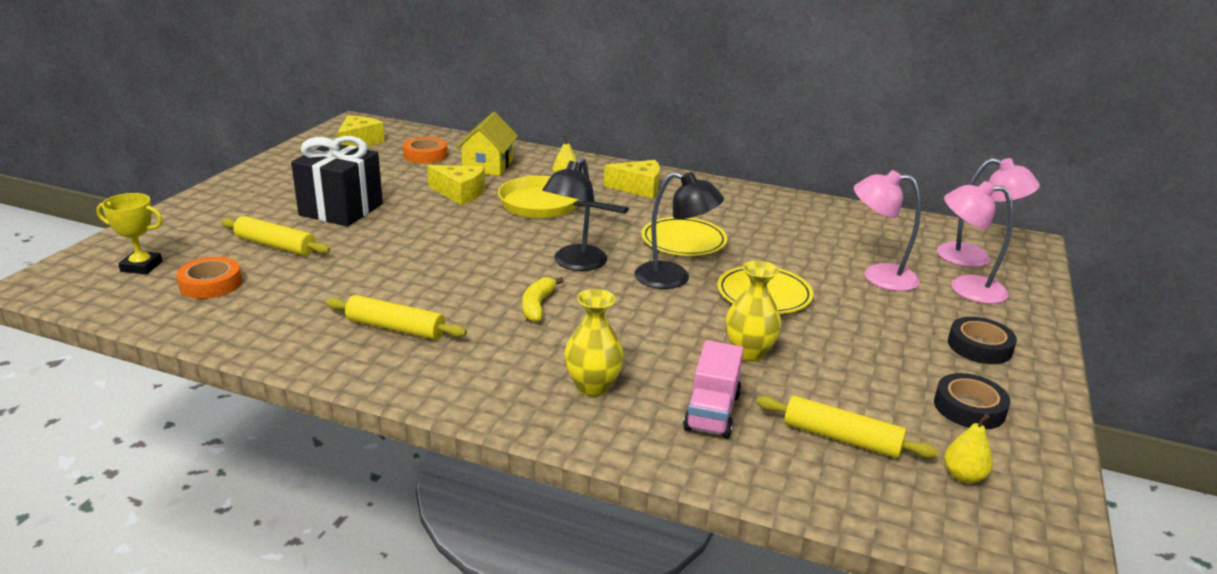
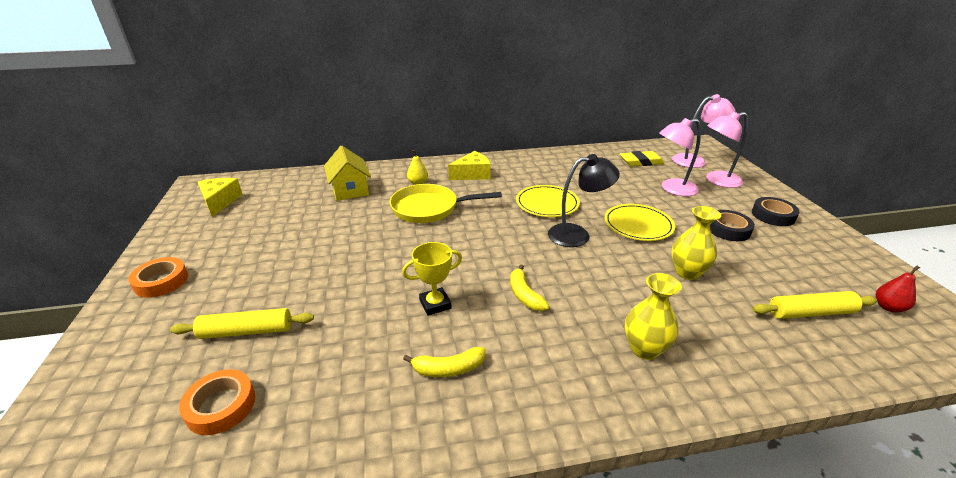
camera: 30 degrees left, 5 degrees up
(141, 266) = (115, 422): yellow trophy -> yellow trophy (435, 304)
(341, 210) = (271, 270): black gift -> none
(395, 328) = (448, 369): yellow rolling pin -> yellow banana
(425, 155) = (290, 196): orange tape -> orange tape (161, 281)
(460, 193) = (355, 219): yellow cheese -> none
(574, 264) = (505, 248): black lamp -> none
(712, 412) = (731, 331): pink truck -> none
(885, 236) = (641, 162): none -> yellow eraser
(963, 476) = (888, 307): yellow pear -> red pear
(969, 408) = (825, 258): black tape -> black tape (728, 229)

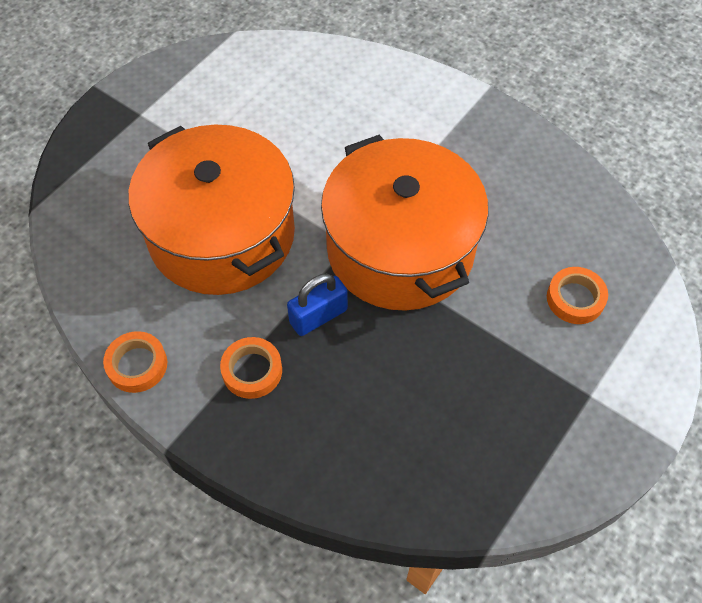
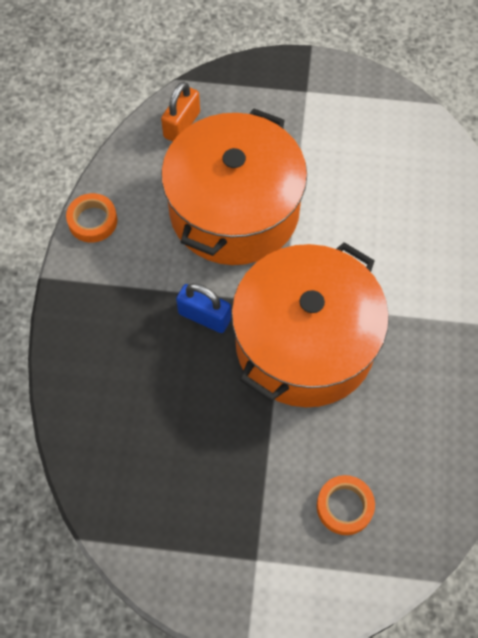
camera: 60 degrees right, 5 degrees up
(90, 230) = (181, 125): none -> orange padlock
(252, 371) = (131, 297): orange tape -> none

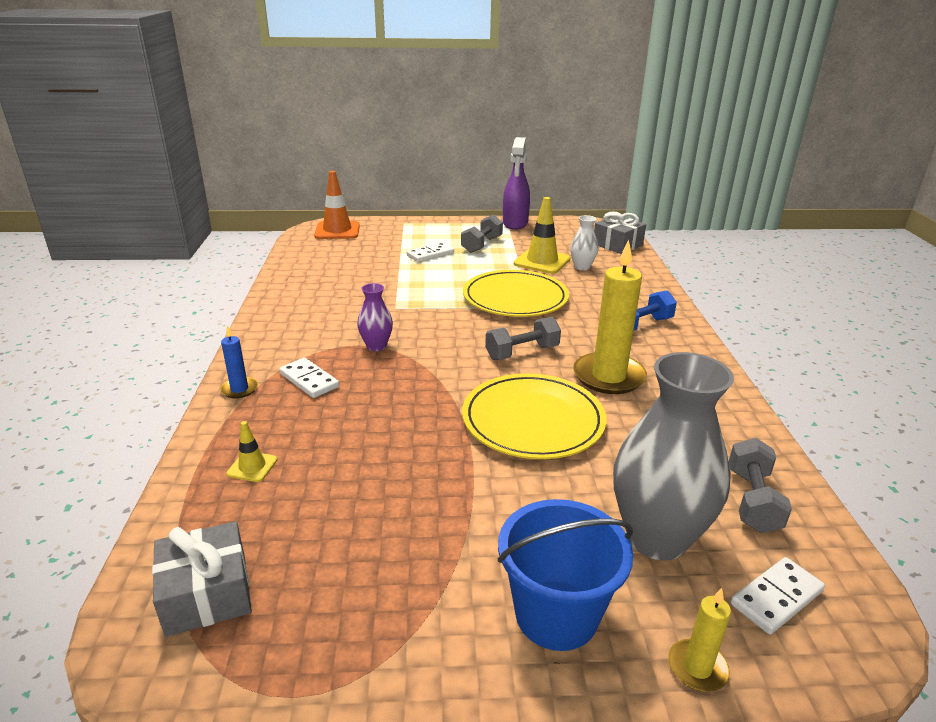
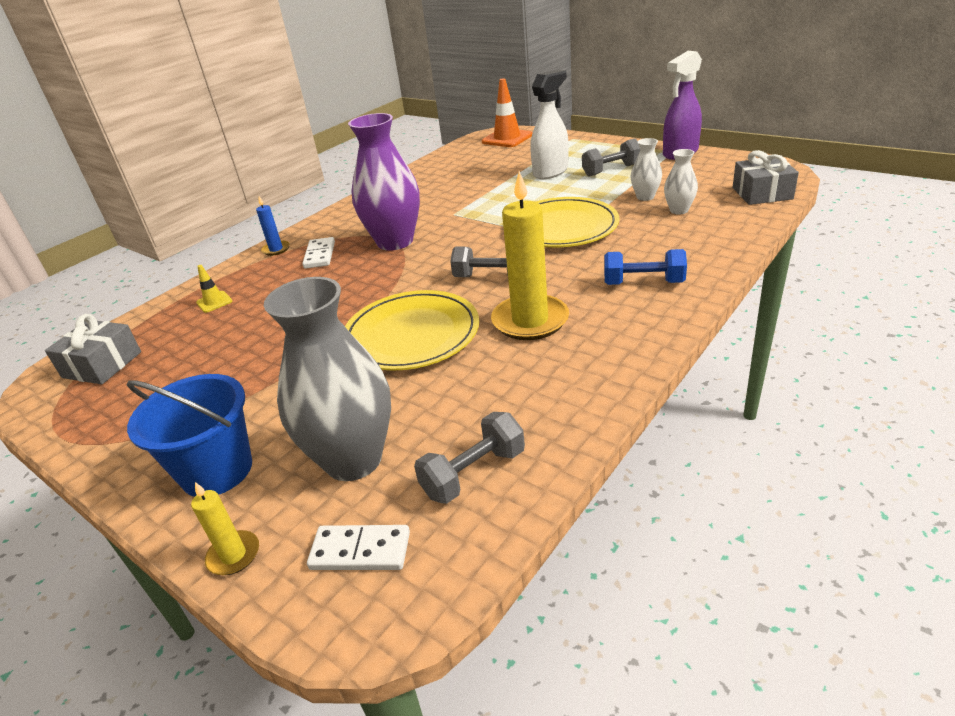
camera: 45 degrees right, 5 degrees up
(376, 346) = (395, 242): purple vase -> purple vase, size x2.08
(430, 254) = (551, 172): white domino -> white spray bottle
(542, 261) = (645, 197): yellow traffic cone -> white vase

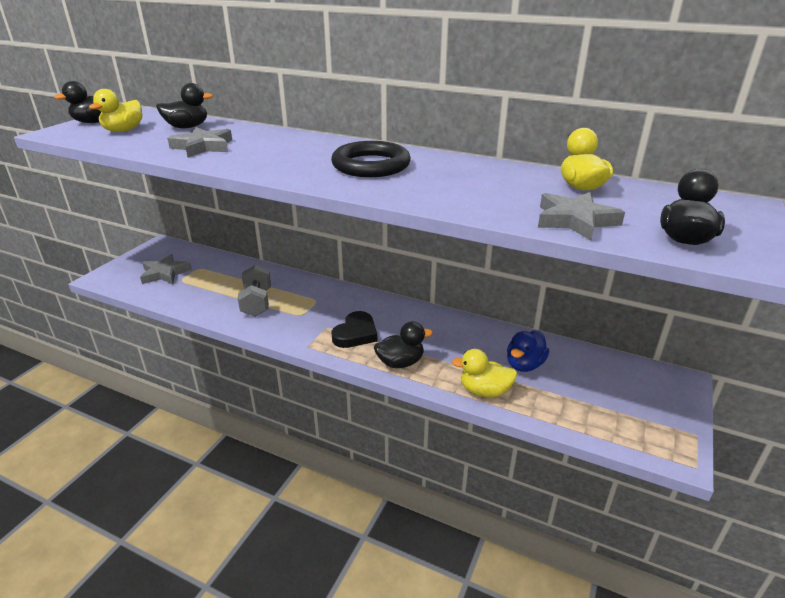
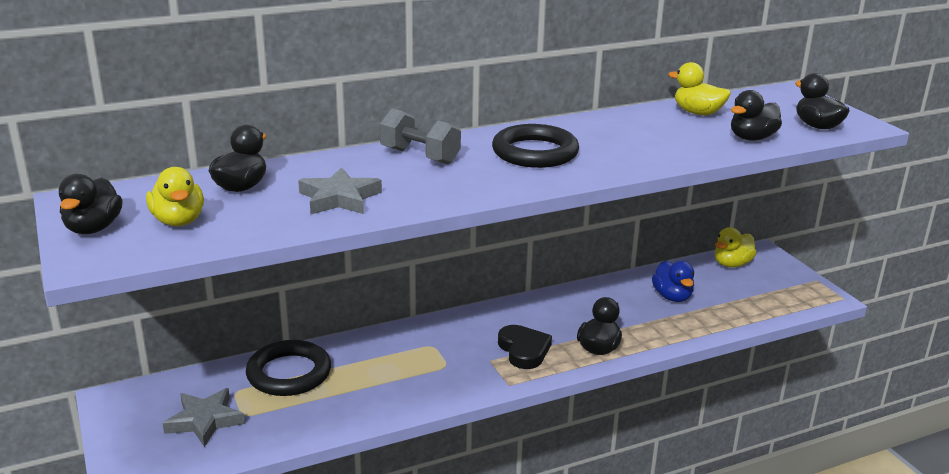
camera: 50 degrees left, 5 degrees down
(233, 273) = (289, 373): none -> black ring
(257, 303) = (382, 382): grey dumbbell -> grey dumbbell (420, 156)
(484, 391) = (683, 330): yellow duck -> yellow duck (732, 264)
(575, 220) = (752, 138): grey star -> black duck

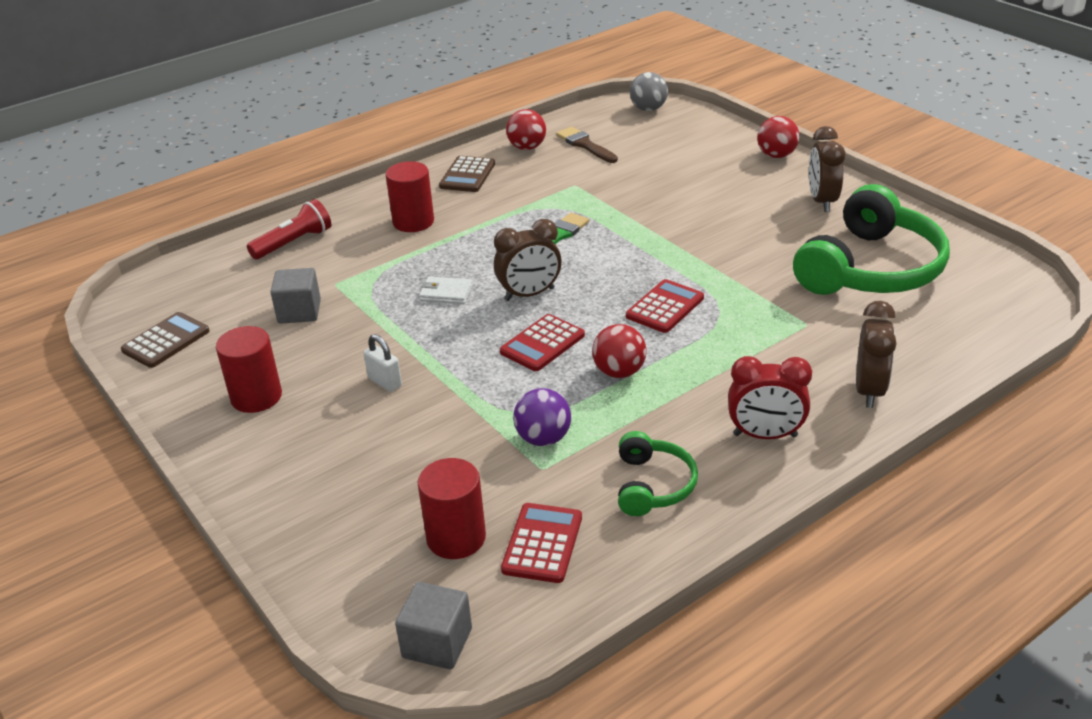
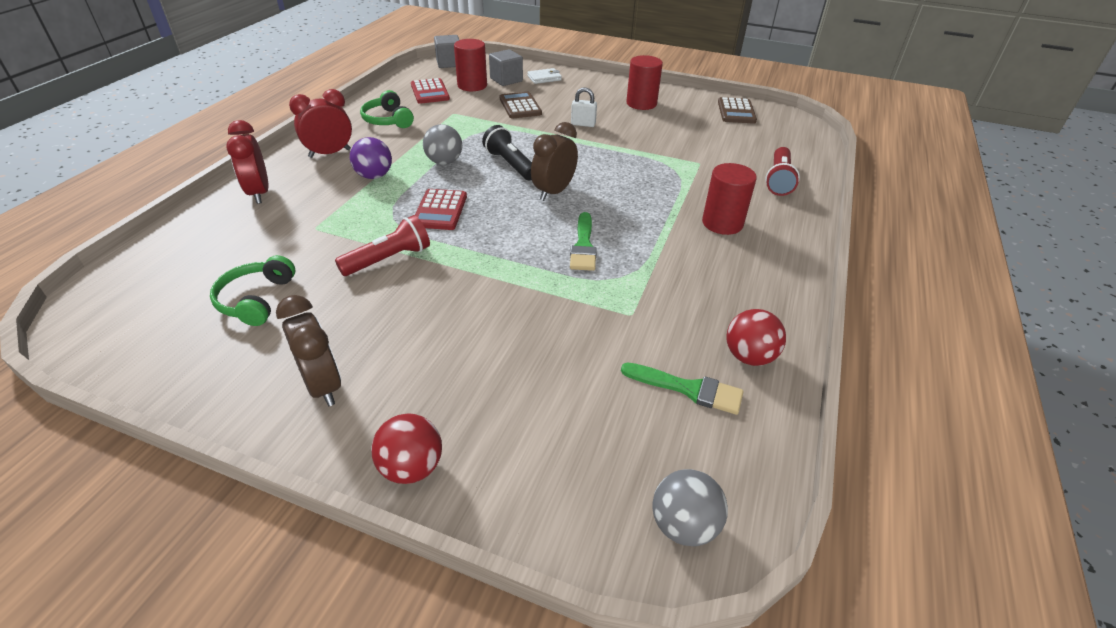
camera: 145 degrees right, 5 degrees up
(299, 312) = (691, 142): grey cube -> grey cube (506, 80)
(446, 293) = (615, 177): white wallet -> white wallet (544, 78)
(467, 175) = (753, 290): brown calculator -> brown calculator (520, 106)
(542, 344) = (510, 164): red calculator -> black flashlight
(543, 438) = (464, 123): purple ball -> purple ball (374, 176)
(585, 145) = (688, 389): brown brush -> green brush
(619, 372) = (444, 162): red ball -> grey ball
(741, 272) = (389, 259): none -> red flashlight
(869, 390) = (259, 193): brown clock -> red clock
(871, 269) = (256, 299): green headphones -> green headphones, size x0.50

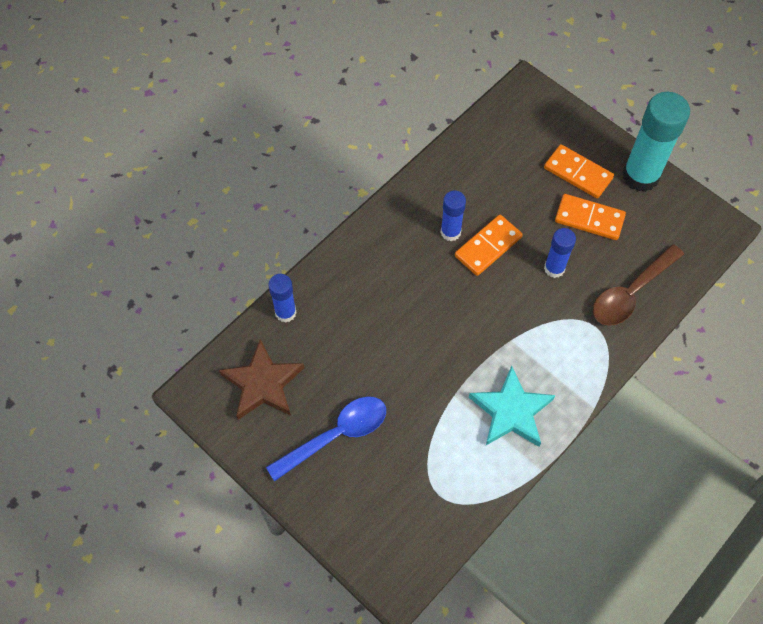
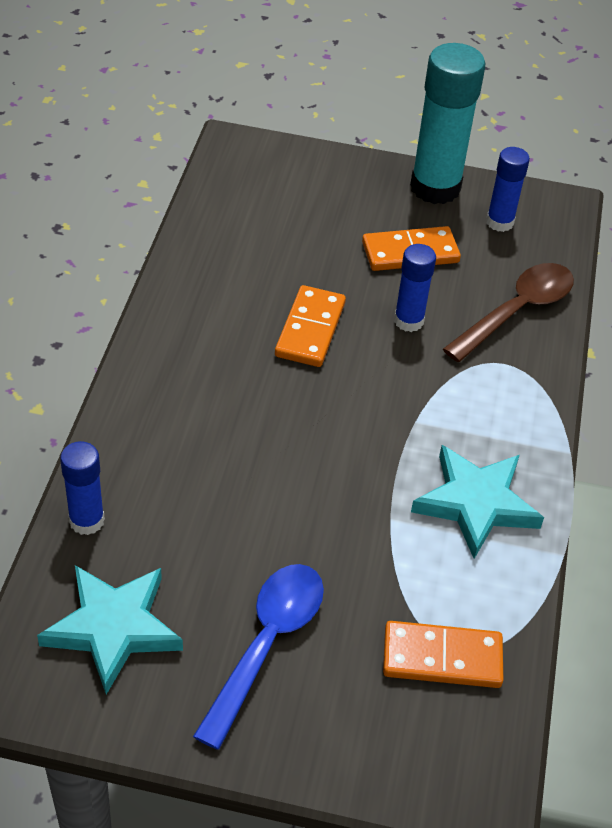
camera: 35 degrees left, 15 degrees down
(263, 384) = (113, 628): brown star -> turquoise star
(450, 232) = (250, 332): blue glue stick -> blue glue stick (499, 222)
(578, 173) = (361, 211): orange domino -> orange domino (442, 658)
(631, 293) = (517, 311): brown spoon -> brown spoon turned 150 degrees counterclockwise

• • • •

EXERCISE: Pictures are to be left out; the answer must otherwise be exactly the lines from the one with "(741, 272) = (389, 259): none" through the final line of the entries above, both included.

ANSWER FOR THIS EXERCISE:
(741, 272) = (389, 259): none -> red flashlight
(869, 390) = (259, 193): brown clock -> red clock
(871, 269) = (256, 299): green headphones -> green headphones, size x0.50

camera: 35 degrees left, 15 degrees down
(263, 384) = (113, 628): brown star -> turquoise star
(450, 232) = (250, 332): blue glue stick -> blue glue stick (499, 222)
(578, 173) = (361, 211): orange domino -> orange domino (442, 658)
(631, 293) = (517, 311): brown spoon -> brown spoon turned 150 degrees counterclockwise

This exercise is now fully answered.